- [PROBLEM TO SOLVE]
Set down the data below in full and exactly, minus the pictures.

Object change listings
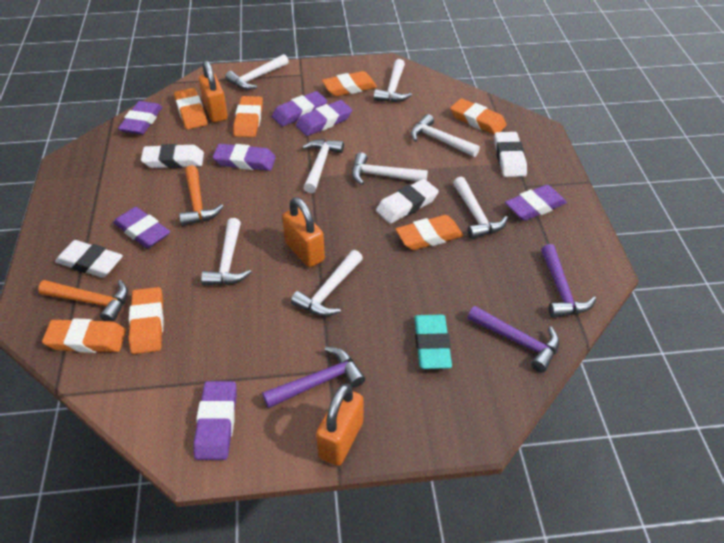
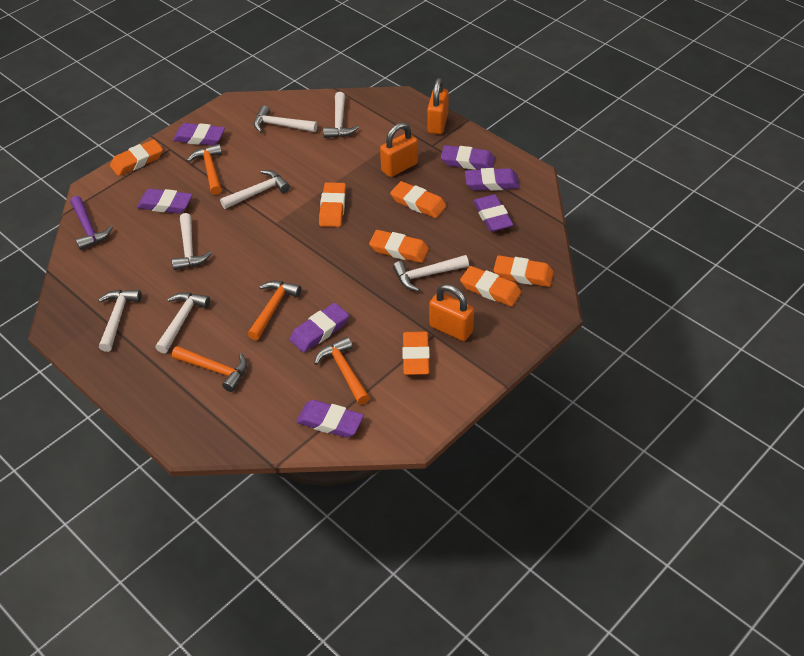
orange hammer: 2 -> 4
purple hammer: 3 -> 1
turquoise eraser: 1 -> 0
white eraser: 4 -> 0
white hammer: 8 -> 7

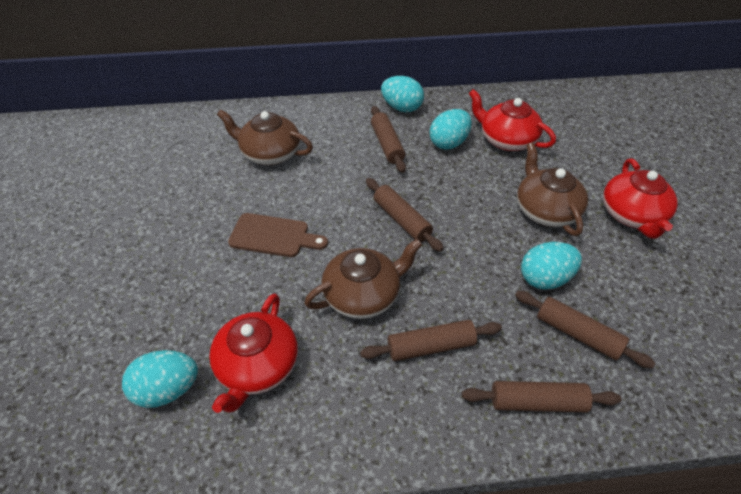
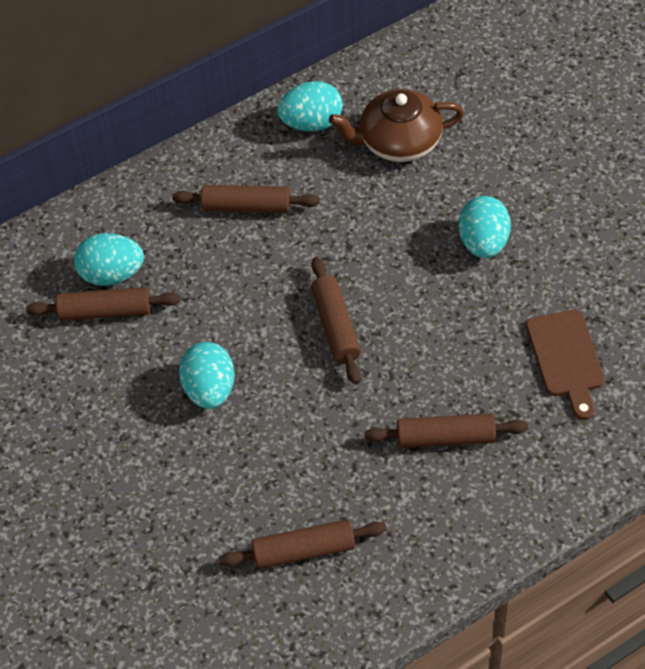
brown teapot: 3 -> 1
red teapot: 3 -> 0

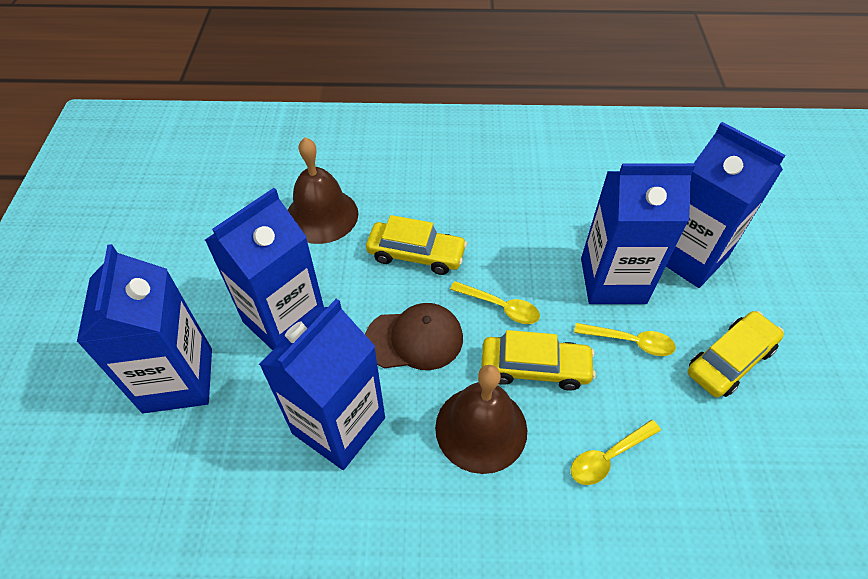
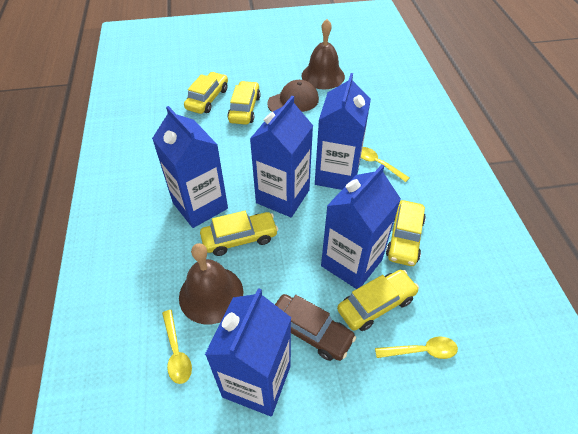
brown car: 0 -> 1
yellow car: 3 -> 5

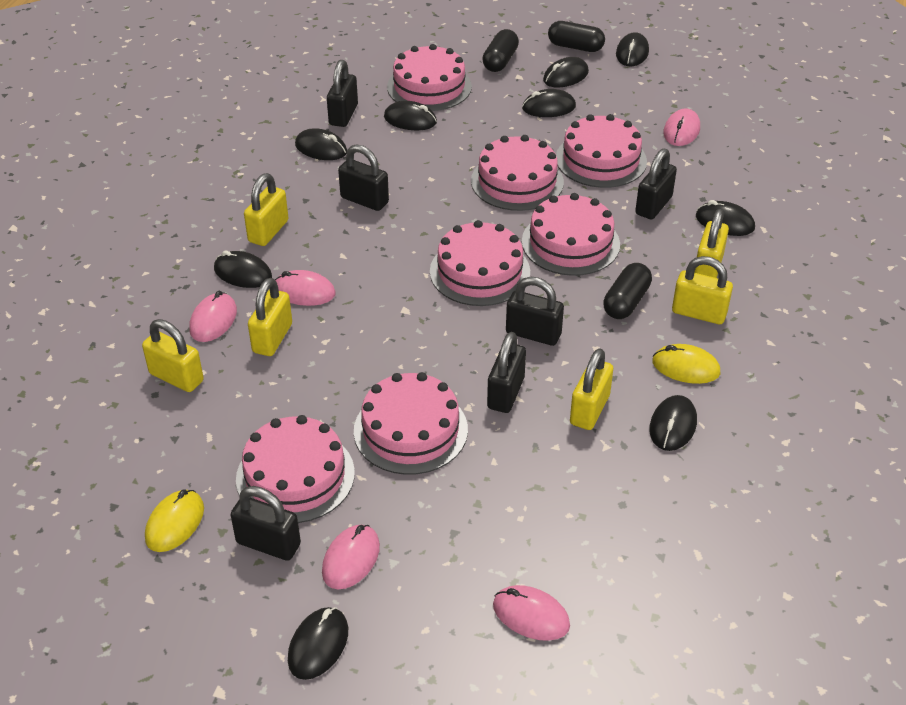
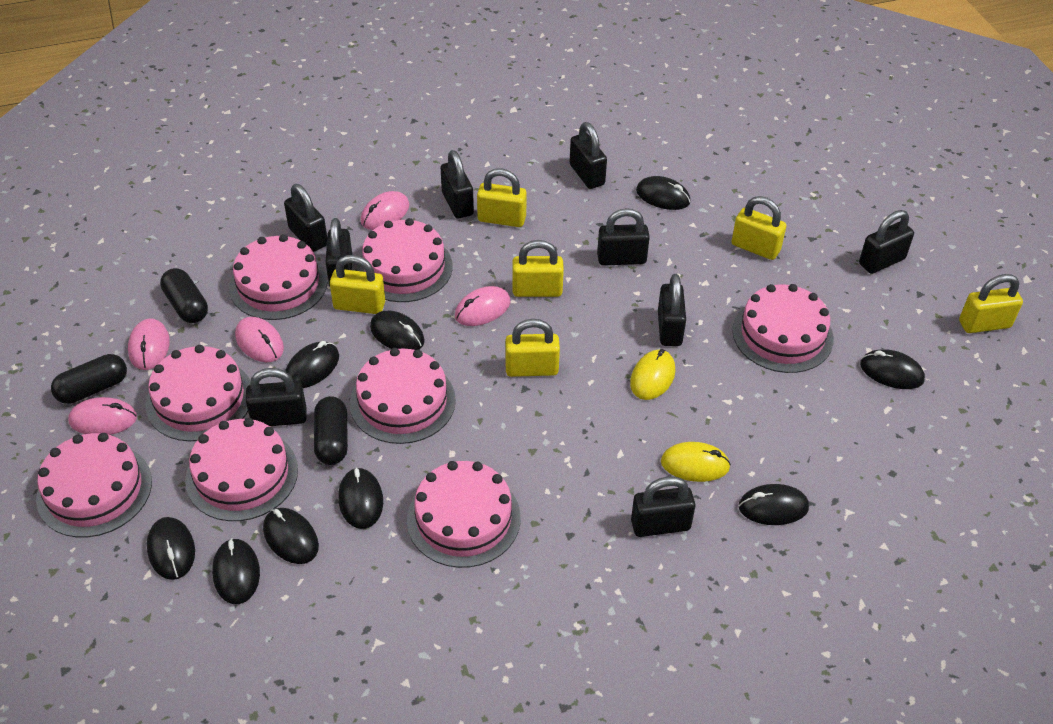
black padlock: 6 -> 9
pink cake: 7 -> 8

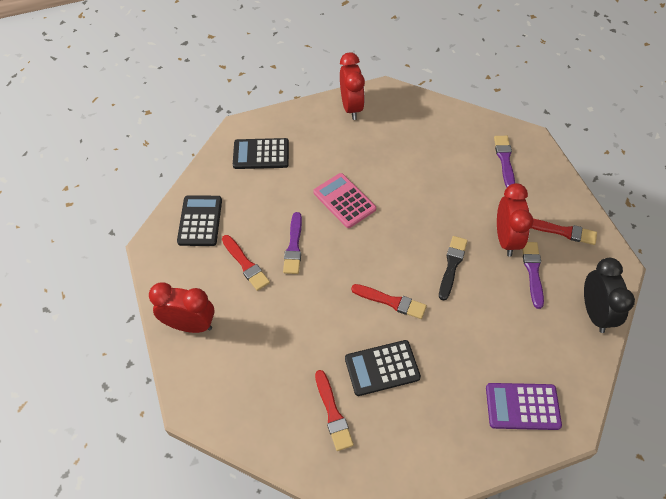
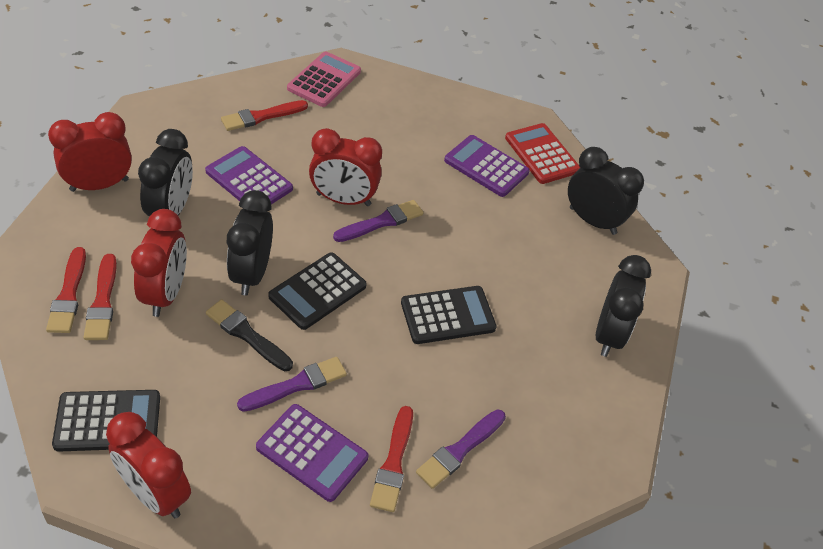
black clock: 1 -> 4
purple calculator: 1 -> 3
red calculator: 0 -> 1
red clock: 3 -> 4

- [REPLY TO THE EXERCISE]
orange hammer: 2 -> 4
purple hammer: 3 -> 1
turquoise eraser: 1 -> 0
white eraser: 4 -> 0
white hammer: 8 -> 7

brown teapot: 3 -> 1
red teapot: 3 -> 0

brown car: 0 -> 1
yellow car: 3 -> 5

black padlock: 6 -> 9
pink cake: 7 -> 8

black clock: 1 -> 4
purple calculator: 1 -> 3
red calculator: 0 -> 1
red clock: 3 -> 4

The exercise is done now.